(Records to process Opens)
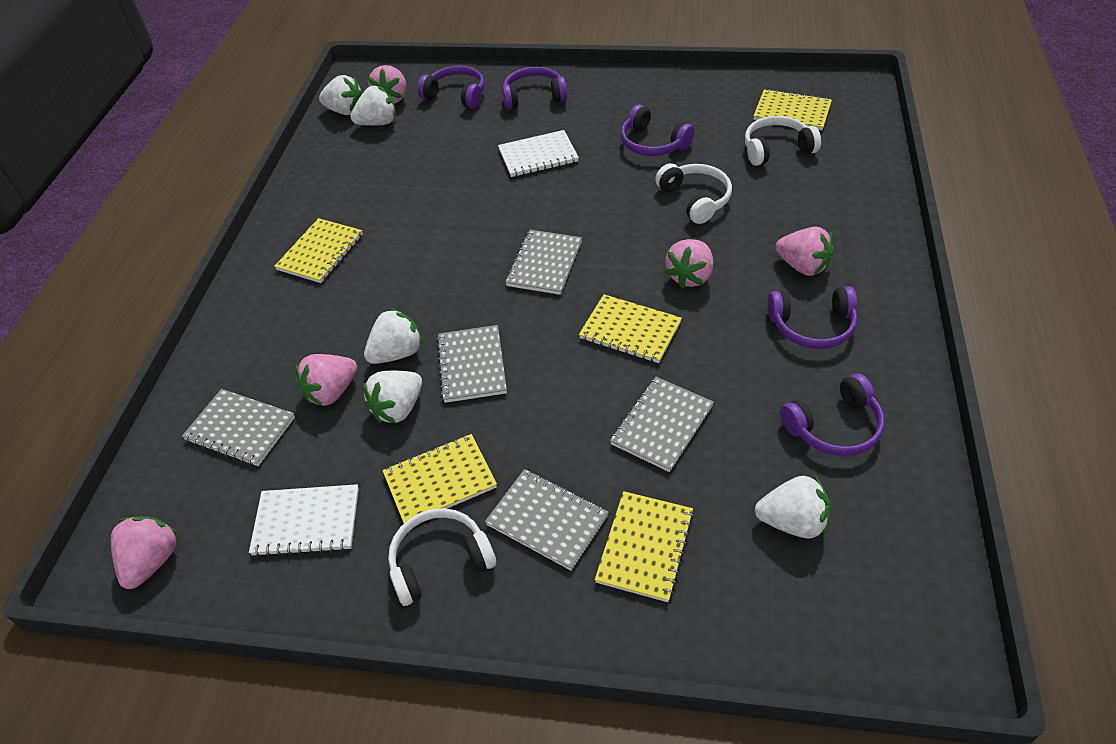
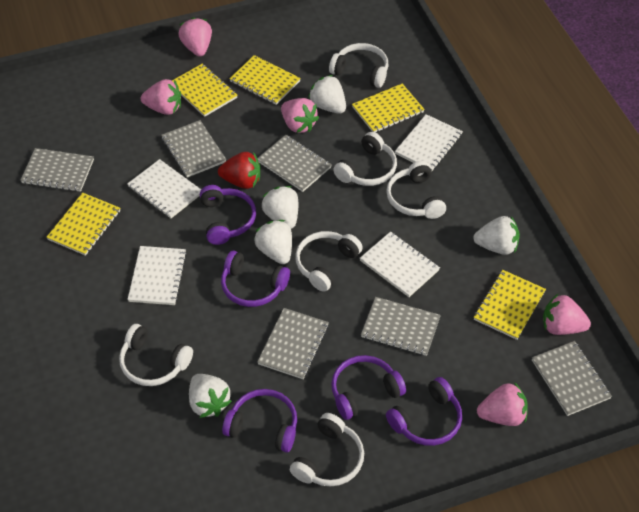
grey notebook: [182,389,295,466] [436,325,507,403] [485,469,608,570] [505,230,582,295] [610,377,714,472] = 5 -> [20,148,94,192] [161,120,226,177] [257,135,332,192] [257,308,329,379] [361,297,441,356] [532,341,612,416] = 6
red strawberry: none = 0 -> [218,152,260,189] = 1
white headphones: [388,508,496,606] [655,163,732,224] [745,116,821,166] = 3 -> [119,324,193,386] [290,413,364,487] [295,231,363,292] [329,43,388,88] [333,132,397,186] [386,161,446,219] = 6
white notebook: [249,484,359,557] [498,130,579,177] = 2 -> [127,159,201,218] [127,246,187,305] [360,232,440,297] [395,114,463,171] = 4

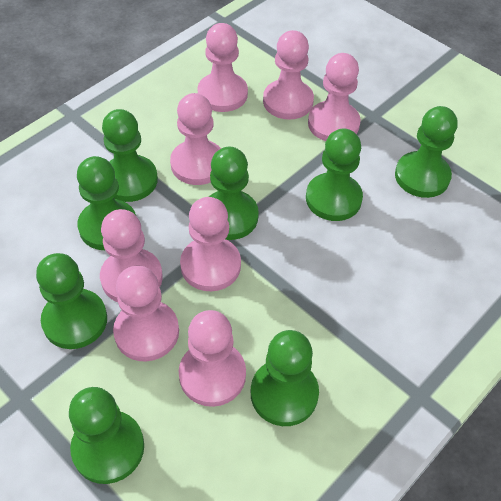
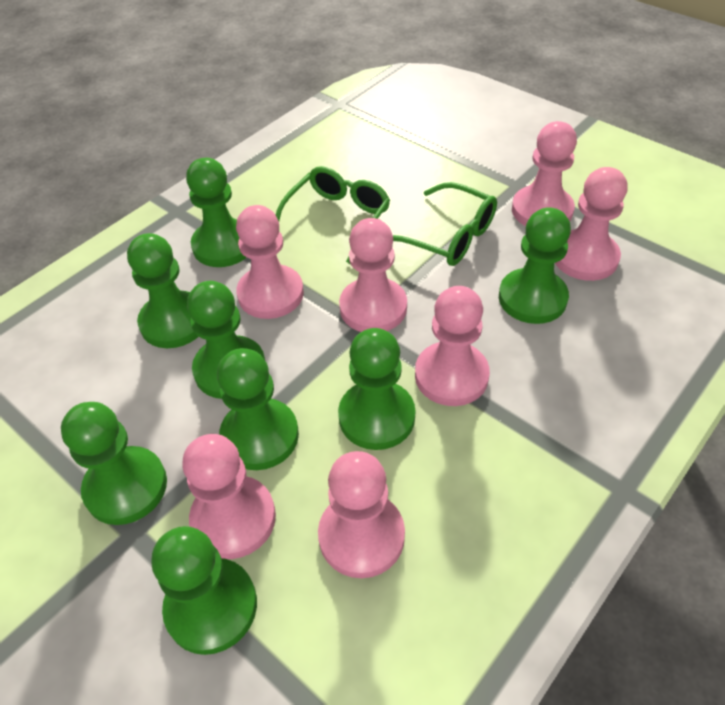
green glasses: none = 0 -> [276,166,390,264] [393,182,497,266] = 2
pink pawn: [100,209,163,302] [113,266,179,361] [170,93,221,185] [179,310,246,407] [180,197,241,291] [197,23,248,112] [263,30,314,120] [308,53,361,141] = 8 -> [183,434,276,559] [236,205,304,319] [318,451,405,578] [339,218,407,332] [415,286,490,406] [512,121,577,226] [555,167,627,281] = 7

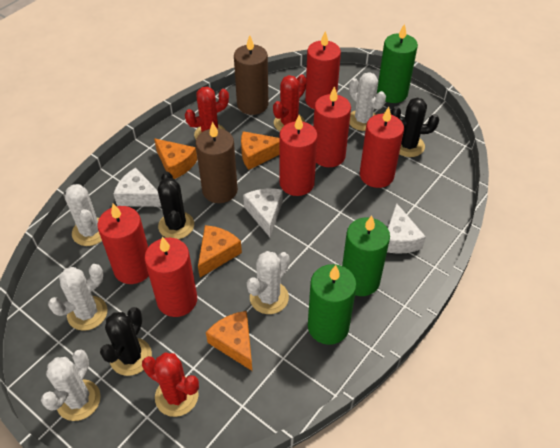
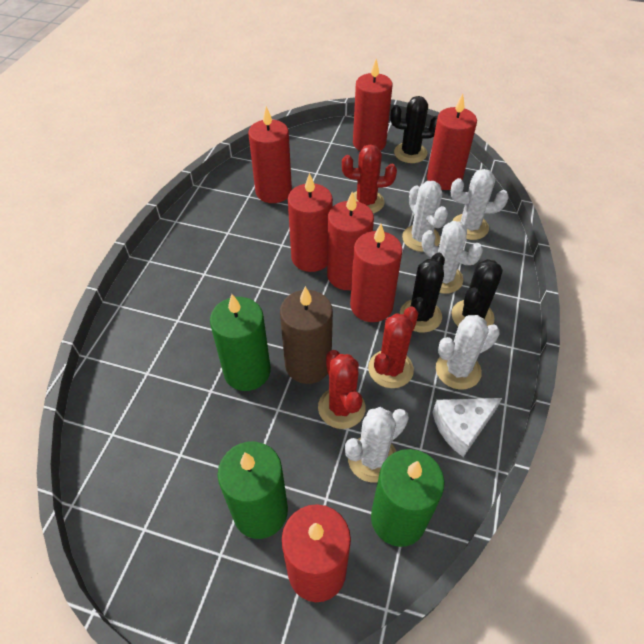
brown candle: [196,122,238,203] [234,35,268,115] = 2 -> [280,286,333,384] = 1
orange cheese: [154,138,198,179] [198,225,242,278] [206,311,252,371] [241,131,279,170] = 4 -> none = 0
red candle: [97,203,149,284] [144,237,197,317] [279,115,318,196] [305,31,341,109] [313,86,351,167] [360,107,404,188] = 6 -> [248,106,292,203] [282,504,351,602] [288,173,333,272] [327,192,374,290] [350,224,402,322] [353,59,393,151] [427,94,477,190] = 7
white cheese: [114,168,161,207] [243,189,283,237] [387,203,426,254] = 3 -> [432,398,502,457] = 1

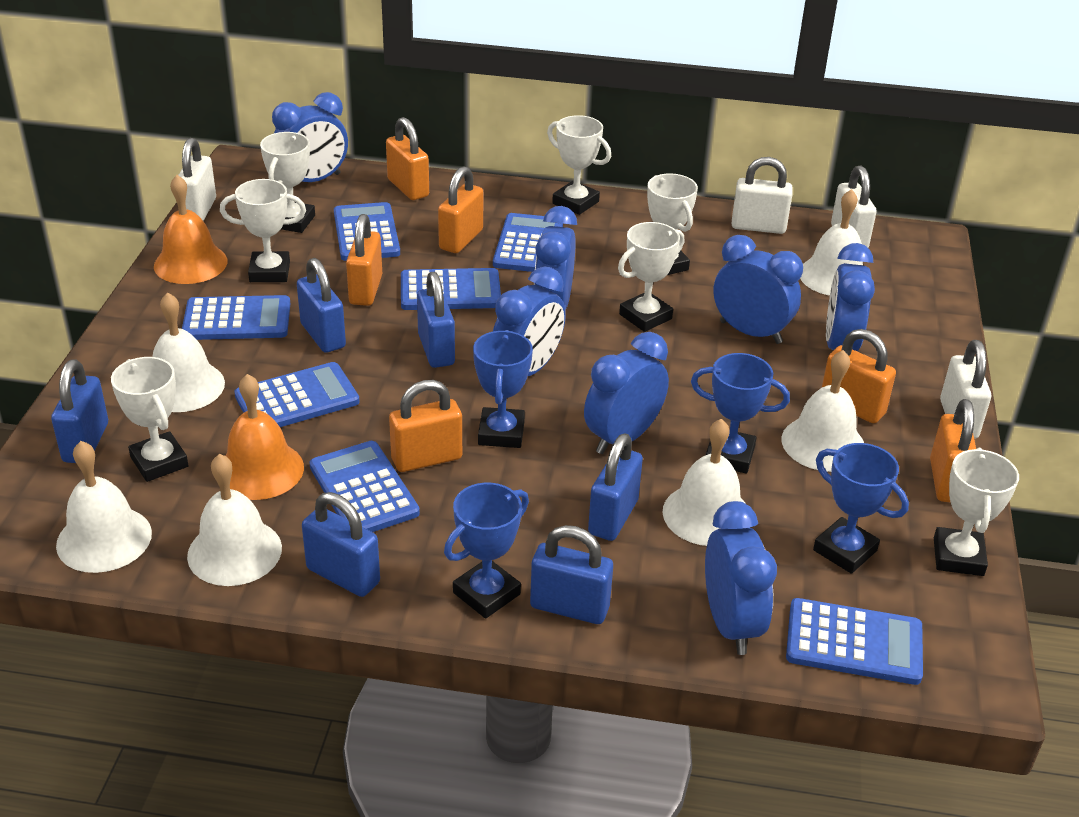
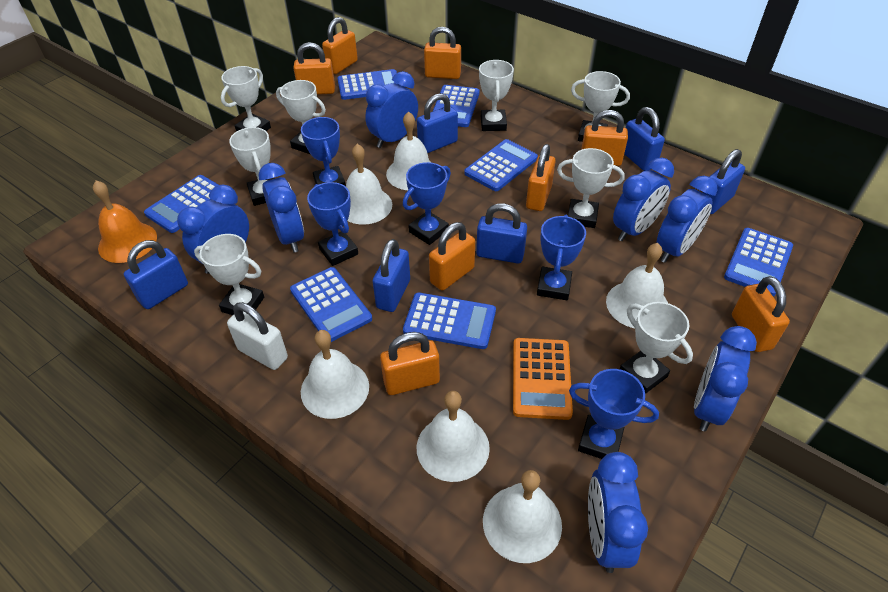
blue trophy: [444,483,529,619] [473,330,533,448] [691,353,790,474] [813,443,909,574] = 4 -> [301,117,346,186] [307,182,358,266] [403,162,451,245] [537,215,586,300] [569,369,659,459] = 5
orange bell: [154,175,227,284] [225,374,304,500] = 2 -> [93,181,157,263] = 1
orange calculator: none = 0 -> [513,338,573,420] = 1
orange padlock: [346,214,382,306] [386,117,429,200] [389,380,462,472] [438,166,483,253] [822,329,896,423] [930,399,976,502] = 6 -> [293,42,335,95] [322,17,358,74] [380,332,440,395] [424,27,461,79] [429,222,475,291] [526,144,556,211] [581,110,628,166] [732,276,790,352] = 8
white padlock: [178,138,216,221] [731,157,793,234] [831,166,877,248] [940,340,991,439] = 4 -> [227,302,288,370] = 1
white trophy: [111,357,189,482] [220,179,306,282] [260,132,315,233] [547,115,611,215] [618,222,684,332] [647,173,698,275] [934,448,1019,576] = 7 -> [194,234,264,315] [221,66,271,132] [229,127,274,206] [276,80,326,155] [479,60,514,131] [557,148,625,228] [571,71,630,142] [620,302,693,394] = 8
(Records to process Closes)
## What is being asked:
A complete answer gives every line of the records holding "notebook".

## Answer to this task:
grey notebook: [182,389,295,466] [436,325,507,403] [485,469,608,570] [505,230,582,295] [610,377,714,472] = 5 -> [20,148,94,192] [161,120,226,177] [257,135,332,192] [257,308,329,379] [361,297,441,356] [532,341,612,416] = 6
white notebook: [249,484,359,557] [498,130,579,177] = 2 -> [127,159,201,218] [127,246,187,305] [360,232,440,297] [395,114,463,171] = 4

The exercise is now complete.